DATASET CONTENT:

════

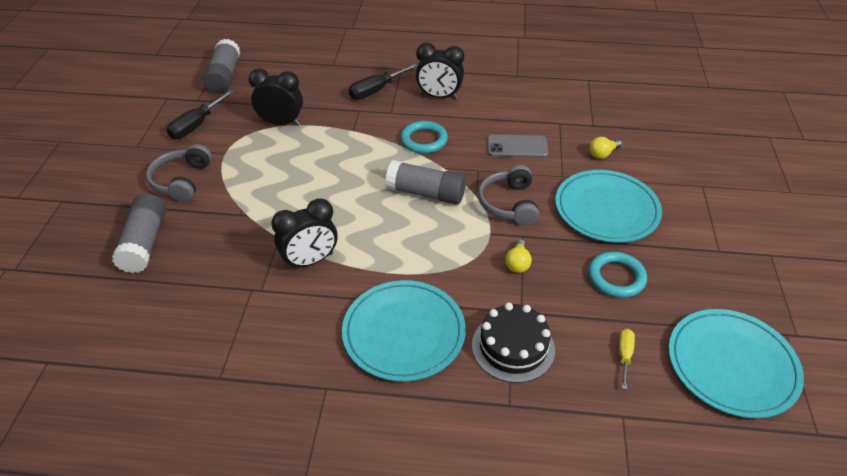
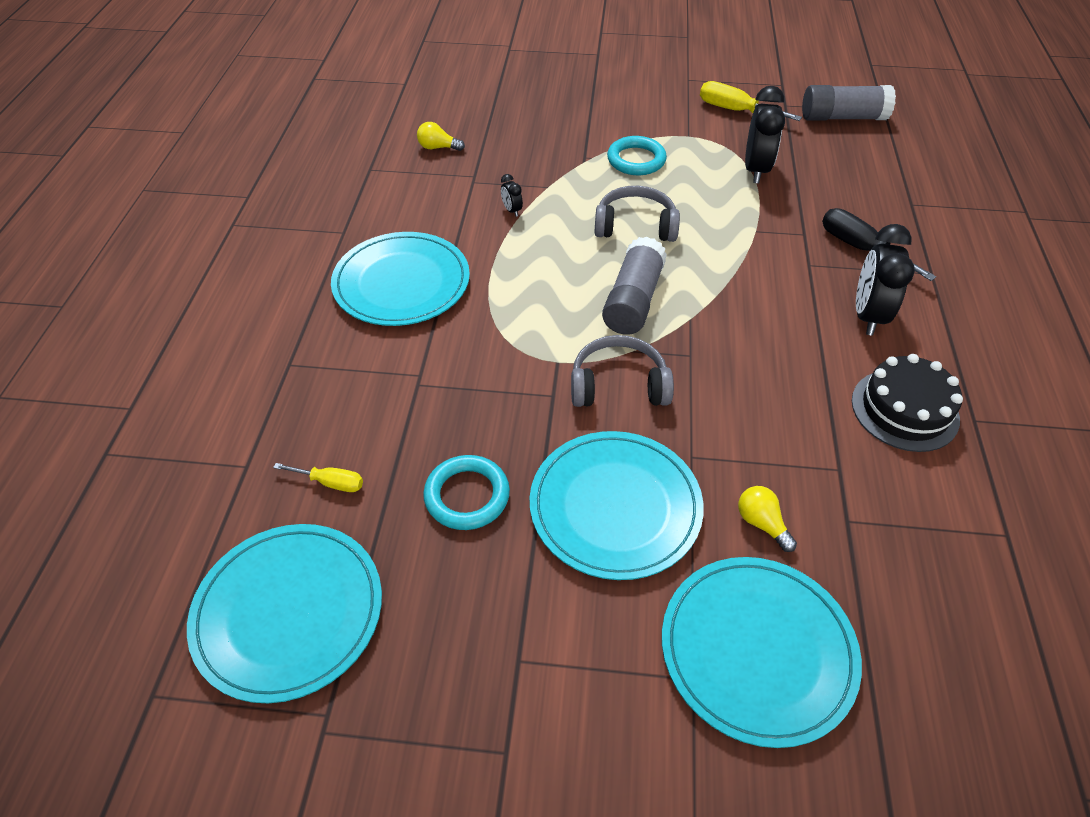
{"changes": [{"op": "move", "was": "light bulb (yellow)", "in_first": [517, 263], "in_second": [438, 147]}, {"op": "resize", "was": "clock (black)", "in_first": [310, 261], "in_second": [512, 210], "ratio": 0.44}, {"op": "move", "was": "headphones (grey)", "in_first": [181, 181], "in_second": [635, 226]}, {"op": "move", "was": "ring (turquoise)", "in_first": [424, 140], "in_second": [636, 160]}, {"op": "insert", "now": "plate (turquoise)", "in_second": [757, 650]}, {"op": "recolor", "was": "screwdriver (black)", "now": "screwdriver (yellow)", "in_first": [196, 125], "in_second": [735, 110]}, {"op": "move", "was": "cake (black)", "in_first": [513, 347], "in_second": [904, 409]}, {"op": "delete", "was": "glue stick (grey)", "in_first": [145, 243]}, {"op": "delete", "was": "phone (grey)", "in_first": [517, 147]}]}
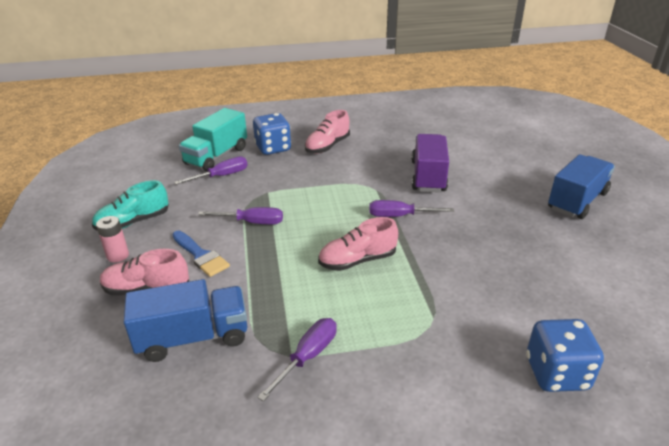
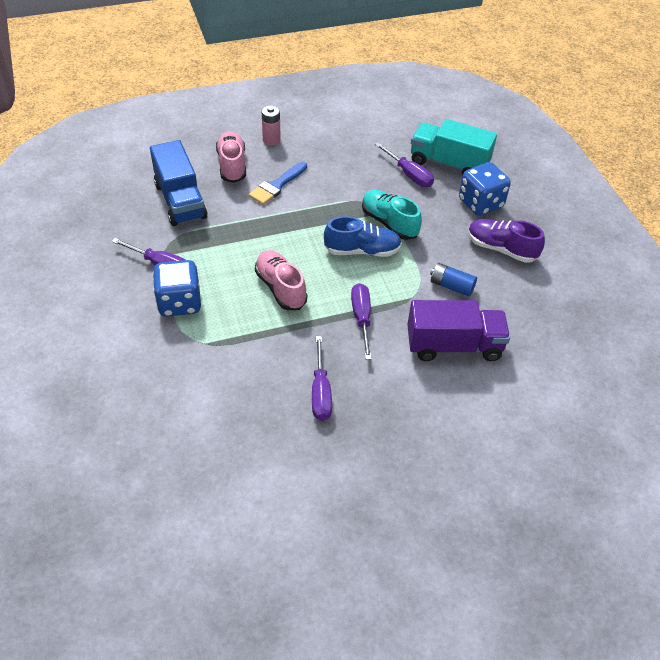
{"changes": [{"op": "move", "was": "dice (blue)", "in_first": [556, 373], "in_second": [179, 303]}, {"op": "move", "was": "screwdriver (purple)", "in_first": [252, 222], "in_second": [320, 392]}, {"op": "insert", "now": "shoe (blue)", "in_second": [362, 251]}, {"op": "move", "was": "shoe (turquoise)", "in_first": [133, 222], "in_second": [389, 223]}, {"op": "insert", "now": "battery (blue)", "in_second": [451, 286]}, {"op": "recolor", "was": "shoe (pink)", "now": "shoe (purple)", "in_first": [327, 146], "in_second": [501, 249]}, {"op": "delete", "was": "truck (blue)", "in_first": [577, 201]}]}
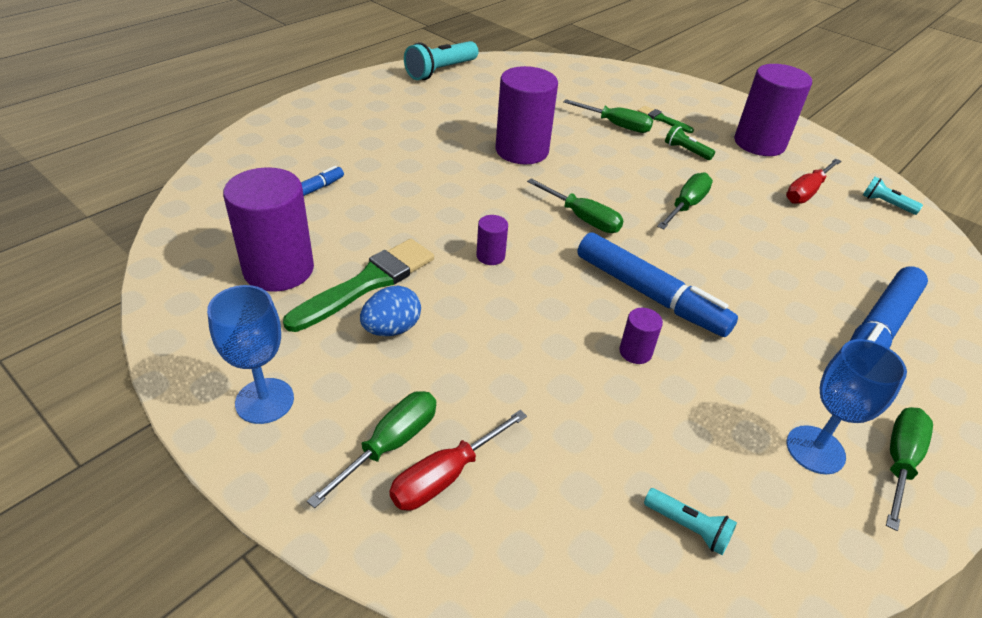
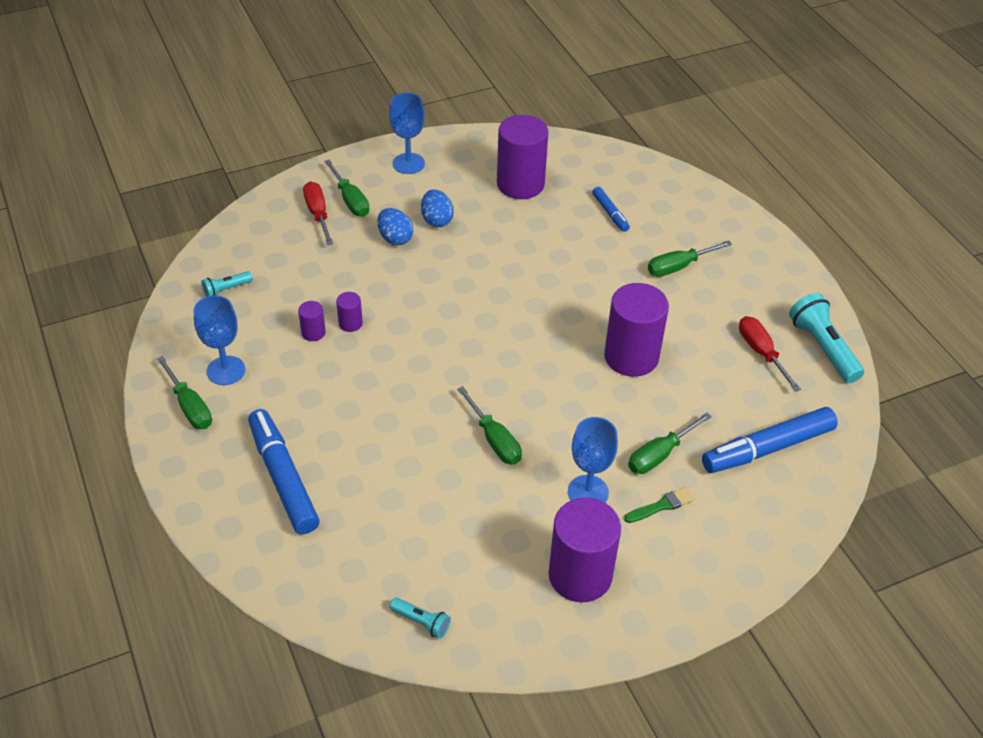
{"changes": [{"op": "move", "was": "cylinder (purple)", "in_first": [490, 256], "in_second": [313, 333]}, {"op": "insert", "now": "egg (blue)", "in_second": [395, 238]}, {"op": "rotate", "was": "flashlight (turquoise)", "in_first": [886, 204], "in_second": [421, 622], "clockwise": 60}, {"op": "replace", "was": "flashlight (green)", "now": "goblet (blue)", "in_first": [686, 151], "in_second": [588, 492]}, {"op": "move", "was": "screwdriver (green)", "in_first": [582, 218], "in_second": [679, 266]}, {"op": "move", "was": "marker (blue)", "in_first": [649, 294], "in_second": [767, 448]}, {"op": "move", "was": "screwdriver (red)", "in_first": [806, 192], "in_second": [761, 353]}, {"op": "delete", "was": "brush (green)", "in_first": [367, 283]}]}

════

WHAT THE TASK ASKS: Retype the listing exactly. Pictures do not belong in the copy.

REPLY TO THE TASK:
{"changes": [{"op": "move", "was": "light bulb (yellow)", "in_first": [517, 263], "in_second": [438, 147]}, {"op": "resize", "was": "clock (black)", "in_first": [310, 261], "in_second": [512, 210], "ratio": 0.44}, {"op": "move", "was": "headphones (grey)", "in_first": [181, 181], "in_second": [635, 226]}, {"op": "move", "was": "ring (turquoise)", "in_first": [424, 140], "in_second": [636, 160]}, {"op": "insert", "now": "plate (turquoise)", "in_second": [757, 650]}, {"op": "recolor", "was": "screwdriver (black)", "now": "screwdriver (yellow)", "in_first": [196, 125], "in_second": [735, 110]}, {"op": "move", "was": "cake (black)", "in_first": [513, 347], "in_second": [904, 409]}, {"op": "delete", "was": "glue stick (grey)", "in_first": [145, 243]}, {"op": "delete", "was": "phone (grey)", "in_first": [517, 147]}]}
{"changes": [{"op": "move", "was": "dice (blue)", "in_first": [556, 373], "in_second": [179, 303]}, {"op": "move", "was": "screwdriver (purple)", "in_first": [252, 222], "in_second": [320, 392]}, {"op": "insert", "now": "shoe (blue)", "in_second": [362, 251]}, {"op": "move", "was": "shoe (turquoise)", "in_first": [133, 222], "in_second": [389, 223]}, {"op": "insert", "now": "battery (blue)", "in_second": [451, 286]}, {"op": "recolor", "was": "shoe (pink)", "now": "shoe (purple)", "in_first": [327, 146], "in_second": [501, 249]}, {"op": "delete", "was": "truck (blue)", "in_first": [577, 201]}]}
{"changes": [{"op": "move", "was": "cylinder (purple)", "in_first": [490, 256], "in_second": [313, 333]}, {"op": "insert", "now": "egg (blue)", "in_second": [395, 238]}, {"op": "rotate", "was": "flashlight (turquoise)", "in_first": [886, 204], "in_second": [421, 622], "clockwise": 60}, {"op": "replace", "was": "flashlight (green)", "now": "goblet (blue)", "in_first": [686, 151], "in_second": [588, 492]}, {"op": "move", "was": "screwdriver (green)", "in_first": [582, 218], "in_second": [679, 266]}, {"op": "move", "was": "marker (blue)", "in_first": [649, 294], "in_second": [767, 448]}, {"op": "move", "was": "screwdriver (red)", "in_first": [806, 192], "in_second": [761, 353]}, {"op": "delete", "was": "brush (green)", "in_first": [367, 283]}]}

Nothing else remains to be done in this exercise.